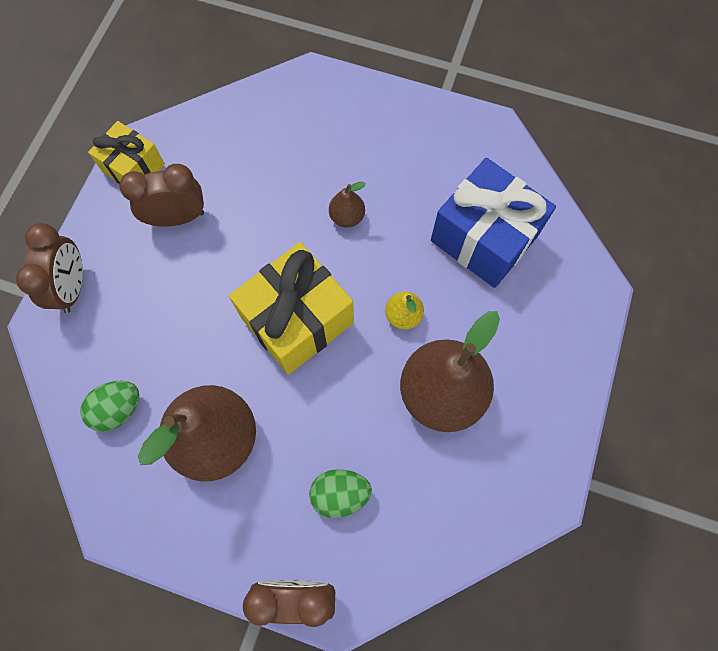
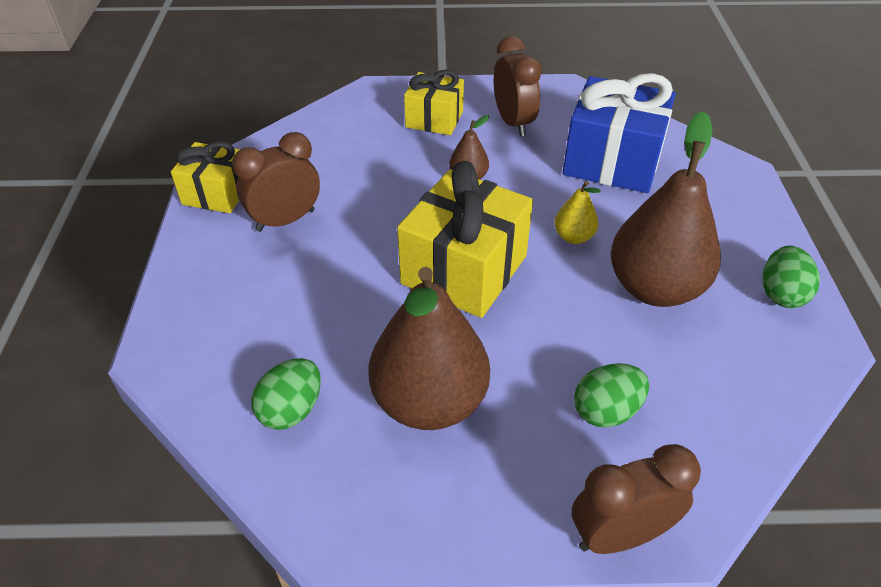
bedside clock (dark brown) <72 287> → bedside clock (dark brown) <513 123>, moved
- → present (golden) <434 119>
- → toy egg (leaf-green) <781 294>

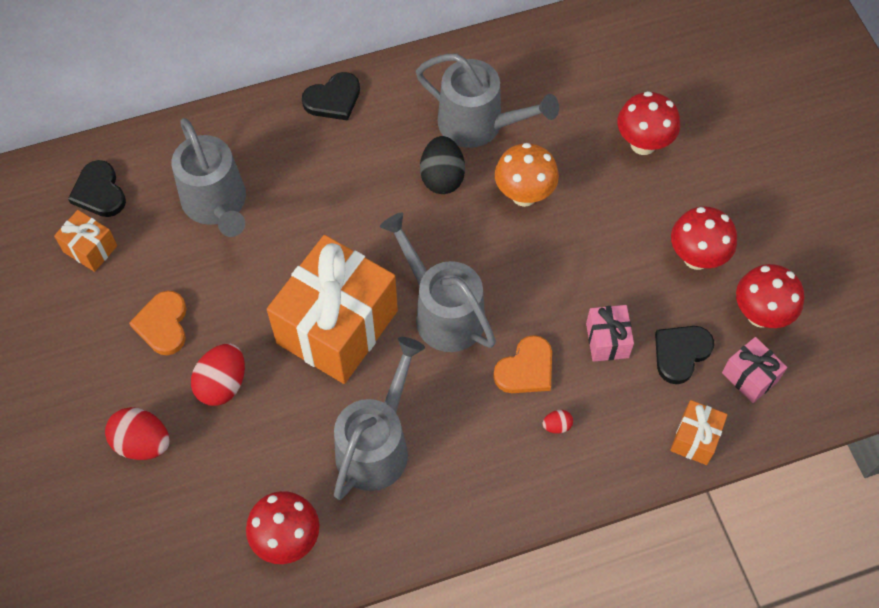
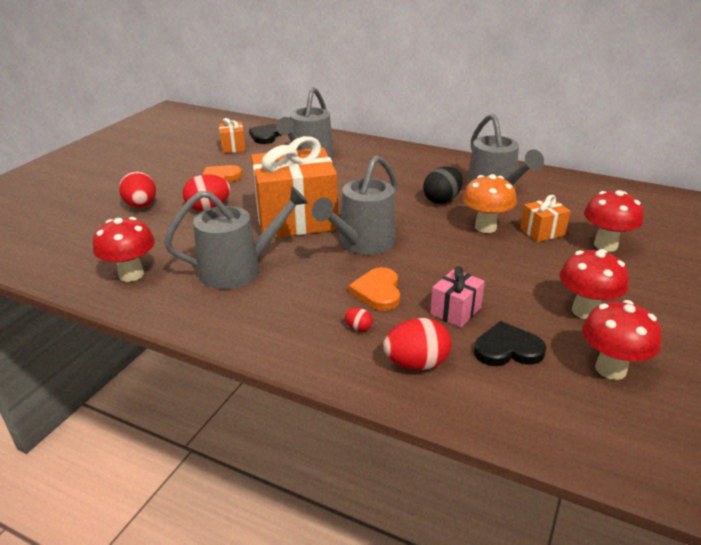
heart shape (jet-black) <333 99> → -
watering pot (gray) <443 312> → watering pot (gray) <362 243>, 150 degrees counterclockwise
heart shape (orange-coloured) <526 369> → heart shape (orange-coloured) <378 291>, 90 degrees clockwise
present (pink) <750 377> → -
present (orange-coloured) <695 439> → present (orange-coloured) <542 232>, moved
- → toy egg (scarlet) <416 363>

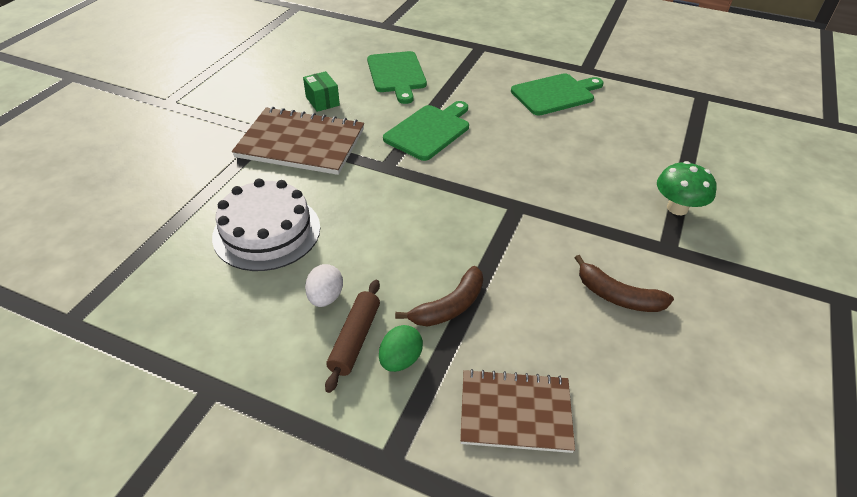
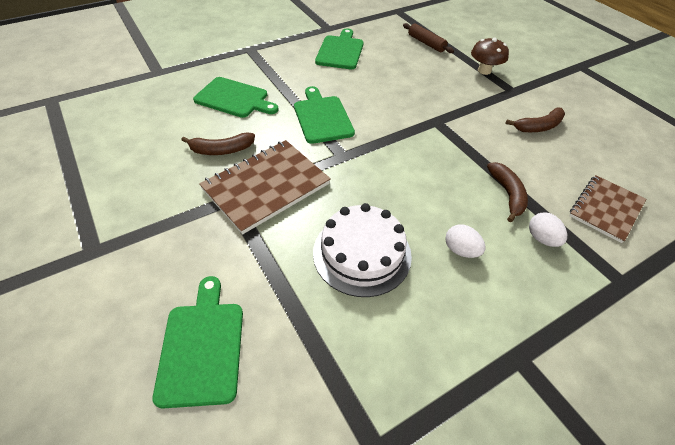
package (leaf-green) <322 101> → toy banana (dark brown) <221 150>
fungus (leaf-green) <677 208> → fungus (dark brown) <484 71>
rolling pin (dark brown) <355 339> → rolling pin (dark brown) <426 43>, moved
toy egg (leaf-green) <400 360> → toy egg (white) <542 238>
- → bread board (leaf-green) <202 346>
---
Each entry needs to be returned verbatim, with its pictures left out.

bedside clock (dark brown) <72 287> → bedside clock (dark brown) <513 123>, moved
- → present (golden) <434 119>
- → toy egg (leaf-green) <781 294>

heart shape (jet-black) <333 99> → -
watering pot (gray) <443 312> → watering pot (gray) <362 243>, 150 degrees counterclockwise
heart shape (orange-coloured) <526 369> → heart shape (orange-coloured) <378 291>, 90 degrees clockwise
present (pink) <750 377> → -
present (orange-coloured) <695 439> → present (orange-coloured) <542 232>, moved
- → toy egg (scarlet) <416 363>

package (leaf-green) <322 101> → toy banana (dark brown) <221 150>
fungus (leaf-green) <677 208> → fungus (dark brown) <484 71>
rolling pin (dark brown) <355 339> → rolling pin (dark brown) <426 43>, moved
toy egg (leaf-green) <400 360> → toy egg (white) <542 238>
- → bread board (leaf-green) <202 346>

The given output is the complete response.